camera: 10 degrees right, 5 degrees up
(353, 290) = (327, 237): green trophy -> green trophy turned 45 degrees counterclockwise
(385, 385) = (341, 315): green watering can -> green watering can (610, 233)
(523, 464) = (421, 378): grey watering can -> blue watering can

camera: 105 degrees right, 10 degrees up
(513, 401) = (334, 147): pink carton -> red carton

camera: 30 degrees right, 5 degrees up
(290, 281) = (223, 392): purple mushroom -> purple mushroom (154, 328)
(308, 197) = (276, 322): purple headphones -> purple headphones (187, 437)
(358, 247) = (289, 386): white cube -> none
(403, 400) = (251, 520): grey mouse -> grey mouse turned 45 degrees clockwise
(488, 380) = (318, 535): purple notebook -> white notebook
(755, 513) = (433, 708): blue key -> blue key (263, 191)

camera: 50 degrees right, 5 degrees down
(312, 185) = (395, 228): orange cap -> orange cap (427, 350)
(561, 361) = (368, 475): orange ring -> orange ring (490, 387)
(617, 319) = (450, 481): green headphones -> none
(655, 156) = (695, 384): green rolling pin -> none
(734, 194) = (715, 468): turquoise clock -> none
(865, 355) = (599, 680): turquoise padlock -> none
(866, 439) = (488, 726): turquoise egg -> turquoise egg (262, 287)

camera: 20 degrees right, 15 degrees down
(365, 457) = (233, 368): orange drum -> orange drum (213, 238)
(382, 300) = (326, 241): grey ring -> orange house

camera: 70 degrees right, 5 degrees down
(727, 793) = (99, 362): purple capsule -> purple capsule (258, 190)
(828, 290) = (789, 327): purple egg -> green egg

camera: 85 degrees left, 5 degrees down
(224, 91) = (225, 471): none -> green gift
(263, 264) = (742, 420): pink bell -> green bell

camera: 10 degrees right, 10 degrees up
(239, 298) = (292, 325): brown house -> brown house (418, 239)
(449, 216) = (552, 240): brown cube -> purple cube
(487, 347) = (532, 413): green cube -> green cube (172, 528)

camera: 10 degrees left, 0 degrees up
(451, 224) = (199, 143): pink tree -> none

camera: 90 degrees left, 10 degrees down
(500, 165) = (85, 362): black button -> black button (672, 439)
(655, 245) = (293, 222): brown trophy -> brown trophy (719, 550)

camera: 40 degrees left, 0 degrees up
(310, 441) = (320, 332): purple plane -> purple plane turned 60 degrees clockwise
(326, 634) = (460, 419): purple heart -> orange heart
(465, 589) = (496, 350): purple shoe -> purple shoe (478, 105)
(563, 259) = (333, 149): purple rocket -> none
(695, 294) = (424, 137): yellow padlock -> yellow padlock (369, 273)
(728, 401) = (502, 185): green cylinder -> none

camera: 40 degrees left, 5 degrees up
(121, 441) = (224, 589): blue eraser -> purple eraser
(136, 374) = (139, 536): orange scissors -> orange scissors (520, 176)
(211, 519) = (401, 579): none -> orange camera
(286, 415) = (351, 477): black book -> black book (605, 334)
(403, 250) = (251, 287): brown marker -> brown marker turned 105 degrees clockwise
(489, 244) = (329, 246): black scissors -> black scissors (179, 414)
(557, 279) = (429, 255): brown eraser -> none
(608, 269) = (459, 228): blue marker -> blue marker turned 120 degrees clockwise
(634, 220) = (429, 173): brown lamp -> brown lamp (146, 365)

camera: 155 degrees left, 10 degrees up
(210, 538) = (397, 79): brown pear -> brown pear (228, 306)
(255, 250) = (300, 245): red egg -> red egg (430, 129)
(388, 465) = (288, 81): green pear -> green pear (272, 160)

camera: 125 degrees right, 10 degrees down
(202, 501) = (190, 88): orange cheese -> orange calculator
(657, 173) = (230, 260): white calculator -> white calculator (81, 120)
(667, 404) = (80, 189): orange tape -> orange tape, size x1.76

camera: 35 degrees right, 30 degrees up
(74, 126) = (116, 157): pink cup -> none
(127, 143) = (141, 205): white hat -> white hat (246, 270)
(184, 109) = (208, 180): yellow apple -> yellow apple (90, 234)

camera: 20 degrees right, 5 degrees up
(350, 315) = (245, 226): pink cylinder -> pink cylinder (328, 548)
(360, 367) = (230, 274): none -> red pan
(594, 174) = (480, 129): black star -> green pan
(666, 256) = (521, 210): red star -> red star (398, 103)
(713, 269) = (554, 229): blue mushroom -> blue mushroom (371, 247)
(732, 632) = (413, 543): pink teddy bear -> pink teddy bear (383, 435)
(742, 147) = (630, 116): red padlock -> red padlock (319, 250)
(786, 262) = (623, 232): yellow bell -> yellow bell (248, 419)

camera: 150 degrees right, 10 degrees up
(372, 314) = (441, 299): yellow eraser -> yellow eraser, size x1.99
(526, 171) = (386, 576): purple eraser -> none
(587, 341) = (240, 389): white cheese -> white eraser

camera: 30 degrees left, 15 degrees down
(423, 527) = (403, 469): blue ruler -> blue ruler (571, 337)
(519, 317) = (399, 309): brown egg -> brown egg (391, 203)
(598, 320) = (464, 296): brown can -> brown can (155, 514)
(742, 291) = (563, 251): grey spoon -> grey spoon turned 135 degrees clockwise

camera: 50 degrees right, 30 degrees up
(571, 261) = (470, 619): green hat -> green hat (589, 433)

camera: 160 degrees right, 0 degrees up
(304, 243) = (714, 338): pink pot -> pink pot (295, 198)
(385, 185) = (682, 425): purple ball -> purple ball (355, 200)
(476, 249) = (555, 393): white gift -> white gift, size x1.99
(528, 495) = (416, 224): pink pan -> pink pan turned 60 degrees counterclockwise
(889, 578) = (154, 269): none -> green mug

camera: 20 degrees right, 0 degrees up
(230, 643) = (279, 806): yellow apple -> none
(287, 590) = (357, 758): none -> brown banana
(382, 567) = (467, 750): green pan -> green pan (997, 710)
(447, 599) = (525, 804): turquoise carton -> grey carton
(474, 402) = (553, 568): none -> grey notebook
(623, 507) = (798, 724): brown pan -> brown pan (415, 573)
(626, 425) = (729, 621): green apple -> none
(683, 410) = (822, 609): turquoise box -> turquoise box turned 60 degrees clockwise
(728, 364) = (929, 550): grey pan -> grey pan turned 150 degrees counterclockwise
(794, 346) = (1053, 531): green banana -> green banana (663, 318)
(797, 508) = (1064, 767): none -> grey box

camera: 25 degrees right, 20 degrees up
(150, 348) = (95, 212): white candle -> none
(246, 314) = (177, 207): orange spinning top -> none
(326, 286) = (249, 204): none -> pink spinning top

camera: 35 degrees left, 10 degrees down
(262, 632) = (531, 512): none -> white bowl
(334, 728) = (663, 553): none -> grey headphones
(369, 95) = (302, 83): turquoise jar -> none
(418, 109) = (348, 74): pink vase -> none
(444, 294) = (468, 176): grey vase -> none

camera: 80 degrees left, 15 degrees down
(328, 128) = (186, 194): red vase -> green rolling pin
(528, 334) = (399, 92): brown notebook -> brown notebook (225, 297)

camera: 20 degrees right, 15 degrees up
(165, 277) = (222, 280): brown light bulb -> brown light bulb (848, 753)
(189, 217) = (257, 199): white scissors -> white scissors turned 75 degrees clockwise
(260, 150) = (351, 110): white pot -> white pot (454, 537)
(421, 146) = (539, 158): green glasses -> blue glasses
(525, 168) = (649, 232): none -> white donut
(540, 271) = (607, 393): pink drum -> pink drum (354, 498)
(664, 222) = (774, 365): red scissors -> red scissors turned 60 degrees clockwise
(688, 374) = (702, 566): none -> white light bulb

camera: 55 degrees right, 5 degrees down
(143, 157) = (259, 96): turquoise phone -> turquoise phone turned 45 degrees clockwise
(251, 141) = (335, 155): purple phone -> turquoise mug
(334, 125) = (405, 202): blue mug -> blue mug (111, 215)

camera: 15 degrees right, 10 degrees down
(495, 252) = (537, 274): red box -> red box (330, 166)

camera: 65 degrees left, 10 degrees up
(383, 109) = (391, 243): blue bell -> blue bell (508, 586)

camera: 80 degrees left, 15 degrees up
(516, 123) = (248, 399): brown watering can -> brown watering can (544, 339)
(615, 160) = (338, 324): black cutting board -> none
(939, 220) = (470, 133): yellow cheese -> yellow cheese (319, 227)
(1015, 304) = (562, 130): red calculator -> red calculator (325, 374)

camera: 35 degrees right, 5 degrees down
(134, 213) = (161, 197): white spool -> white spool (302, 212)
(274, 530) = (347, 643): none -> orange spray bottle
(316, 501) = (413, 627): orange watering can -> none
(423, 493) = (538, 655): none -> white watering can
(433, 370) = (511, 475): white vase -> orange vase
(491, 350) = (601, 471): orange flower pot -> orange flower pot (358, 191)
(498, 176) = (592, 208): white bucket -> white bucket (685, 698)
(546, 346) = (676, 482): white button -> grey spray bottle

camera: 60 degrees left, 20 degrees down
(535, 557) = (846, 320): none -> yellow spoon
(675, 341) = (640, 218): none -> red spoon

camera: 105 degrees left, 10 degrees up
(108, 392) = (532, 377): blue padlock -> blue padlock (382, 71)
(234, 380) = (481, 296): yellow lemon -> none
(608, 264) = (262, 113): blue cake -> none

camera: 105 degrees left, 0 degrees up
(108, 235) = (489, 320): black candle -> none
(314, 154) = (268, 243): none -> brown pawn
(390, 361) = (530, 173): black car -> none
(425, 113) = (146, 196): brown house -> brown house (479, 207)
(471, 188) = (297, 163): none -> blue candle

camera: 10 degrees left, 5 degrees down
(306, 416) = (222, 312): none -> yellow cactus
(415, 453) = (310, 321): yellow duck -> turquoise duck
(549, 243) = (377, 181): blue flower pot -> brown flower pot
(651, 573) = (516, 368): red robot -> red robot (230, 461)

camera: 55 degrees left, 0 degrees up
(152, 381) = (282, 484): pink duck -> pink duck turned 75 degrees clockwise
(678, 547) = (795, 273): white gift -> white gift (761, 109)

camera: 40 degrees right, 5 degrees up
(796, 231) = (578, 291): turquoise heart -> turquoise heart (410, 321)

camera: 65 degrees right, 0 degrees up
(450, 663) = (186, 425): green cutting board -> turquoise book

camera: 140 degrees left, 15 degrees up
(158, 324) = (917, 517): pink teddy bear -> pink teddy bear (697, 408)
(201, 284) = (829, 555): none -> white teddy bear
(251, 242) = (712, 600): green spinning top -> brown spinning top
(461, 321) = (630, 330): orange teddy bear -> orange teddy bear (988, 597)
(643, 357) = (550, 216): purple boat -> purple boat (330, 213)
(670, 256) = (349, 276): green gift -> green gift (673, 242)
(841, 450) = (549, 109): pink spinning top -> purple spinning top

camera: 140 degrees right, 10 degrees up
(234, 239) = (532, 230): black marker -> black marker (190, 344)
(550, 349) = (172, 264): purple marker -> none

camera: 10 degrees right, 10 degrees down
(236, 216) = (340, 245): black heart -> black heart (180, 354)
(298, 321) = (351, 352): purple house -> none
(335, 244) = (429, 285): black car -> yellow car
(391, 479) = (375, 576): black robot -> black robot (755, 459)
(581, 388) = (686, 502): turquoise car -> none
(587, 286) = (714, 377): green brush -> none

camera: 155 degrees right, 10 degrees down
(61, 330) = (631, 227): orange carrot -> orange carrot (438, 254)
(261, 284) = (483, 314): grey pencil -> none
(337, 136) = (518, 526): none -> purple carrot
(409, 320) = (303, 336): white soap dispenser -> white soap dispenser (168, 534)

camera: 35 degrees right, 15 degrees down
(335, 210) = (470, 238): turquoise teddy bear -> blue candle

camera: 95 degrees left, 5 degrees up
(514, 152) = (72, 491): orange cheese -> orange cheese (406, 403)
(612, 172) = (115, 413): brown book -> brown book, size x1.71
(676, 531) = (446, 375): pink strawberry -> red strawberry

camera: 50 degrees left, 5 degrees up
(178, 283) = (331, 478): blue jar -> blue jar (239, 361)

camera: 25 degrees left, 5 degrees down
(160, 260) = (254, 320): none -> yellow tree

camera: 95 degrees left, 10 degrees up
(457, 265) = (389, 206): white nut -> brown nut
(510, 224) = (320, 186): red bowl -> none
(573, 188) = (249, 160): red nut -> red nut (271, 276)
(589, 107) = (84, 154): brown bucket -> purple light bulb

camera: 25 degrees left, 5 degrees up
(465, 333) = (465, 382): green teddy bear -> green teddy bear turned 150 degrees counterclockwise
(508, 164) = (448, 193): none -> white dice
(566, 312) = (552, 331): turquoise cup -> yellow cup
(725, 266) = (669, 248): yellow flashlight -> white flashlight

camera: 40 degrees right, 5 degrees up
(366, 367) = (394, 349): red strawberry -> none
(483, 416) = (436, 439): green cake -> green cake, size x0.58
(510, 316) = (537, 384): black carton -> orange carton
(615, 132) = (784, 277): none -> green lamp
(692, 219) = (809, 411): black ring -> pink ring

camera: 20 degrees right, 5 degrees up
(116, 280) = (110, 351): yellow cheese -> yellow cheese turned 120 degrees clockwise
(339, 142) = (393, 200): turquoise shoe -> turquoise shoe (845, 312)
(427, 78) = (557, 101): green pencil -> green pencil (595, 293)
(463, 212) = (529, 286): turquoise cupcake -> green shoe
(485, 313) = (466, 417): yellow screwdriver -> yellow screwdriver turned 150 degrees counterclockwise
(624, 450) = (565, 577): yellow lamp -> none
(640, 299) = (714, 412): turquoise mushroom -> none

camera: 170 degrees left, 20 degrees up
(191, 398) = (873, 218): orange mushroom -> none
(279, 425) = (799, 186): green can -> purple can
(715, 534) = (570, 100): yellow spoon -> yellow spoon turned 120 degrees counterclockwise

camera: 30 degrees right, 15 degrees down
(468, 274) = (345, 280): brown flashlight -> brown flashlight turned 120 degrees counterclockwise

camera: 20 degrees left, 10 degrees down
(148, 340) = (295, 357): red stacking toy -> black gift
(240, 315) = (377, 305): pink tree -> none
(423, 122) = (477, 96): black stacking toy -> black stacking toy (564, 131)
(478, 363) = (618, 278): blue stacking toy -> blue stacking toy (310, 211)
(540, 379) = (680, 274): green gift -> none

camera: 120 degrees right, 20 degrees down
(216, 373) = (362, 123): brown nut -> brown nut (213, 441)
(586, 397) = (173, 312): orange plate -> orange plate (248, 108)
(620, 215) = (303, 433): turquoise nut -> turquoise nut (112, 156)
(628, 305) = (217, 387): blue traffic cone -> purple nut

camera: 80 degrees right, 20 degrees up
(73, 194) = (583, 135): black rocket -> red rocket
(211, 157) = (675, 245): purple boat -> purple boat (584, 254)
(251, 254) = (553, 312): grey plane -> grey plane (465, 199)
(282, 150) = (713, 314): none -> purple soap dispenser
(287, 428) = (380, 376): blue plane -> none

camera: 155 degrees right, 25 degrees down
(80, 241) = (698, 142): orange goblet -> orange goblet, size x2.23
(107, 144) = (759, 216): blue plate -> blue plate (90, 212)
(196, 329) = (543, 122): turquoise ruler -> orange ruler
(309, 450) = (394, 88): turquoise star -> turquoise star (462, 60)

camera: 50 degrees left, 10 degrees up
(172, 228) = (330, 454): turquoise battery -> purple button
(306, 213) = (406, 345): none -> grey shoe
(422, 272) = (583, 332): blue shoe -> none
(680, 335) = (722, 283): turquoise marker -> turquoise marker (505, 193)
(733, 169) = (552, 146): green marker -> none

___

■ Goal of the exercise ■
From the data above, output only the lines between the line containing "(403, 250) = (251, 287): brown" and the line containing "(634, 220) = (429, 173): brown", inclusive, exactly as written.

■ Your response ■
(403, 250) = (251, 287): brown marker -> brown marker turned 105 degrees clockwise
(489, 244) = (329, 246): black scissors -> black scissors (179, 414)
(557, 279) = (429, 255): brown eraser -> none
(608, 269) = (459, 228): blue marker -> blue marker turned 120 degrees clockwise
(634, 220) = (429, 173): brown lamp -> brown lamp (146, 365)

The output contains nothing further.